*** Information shown ***

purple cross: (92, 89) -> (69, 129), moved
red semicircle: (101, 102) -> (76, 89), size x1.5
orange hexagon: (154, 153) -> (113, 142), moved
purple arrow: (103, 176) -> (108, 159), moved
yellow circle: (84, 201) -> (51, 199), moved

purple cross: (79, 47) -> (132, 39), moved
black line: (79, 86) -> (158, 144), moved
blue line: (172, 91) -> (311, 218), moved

*** End of Information shown ***

Exercise details | If a line in the records above holds the string "purple", copy it.

Answer for the task |
purple cross: (92, 89) -> (69, 129), moved
purple arrow: (103, 176) -> (108, 159), moved
purple cross: (79, 47) -> (132, 39), moved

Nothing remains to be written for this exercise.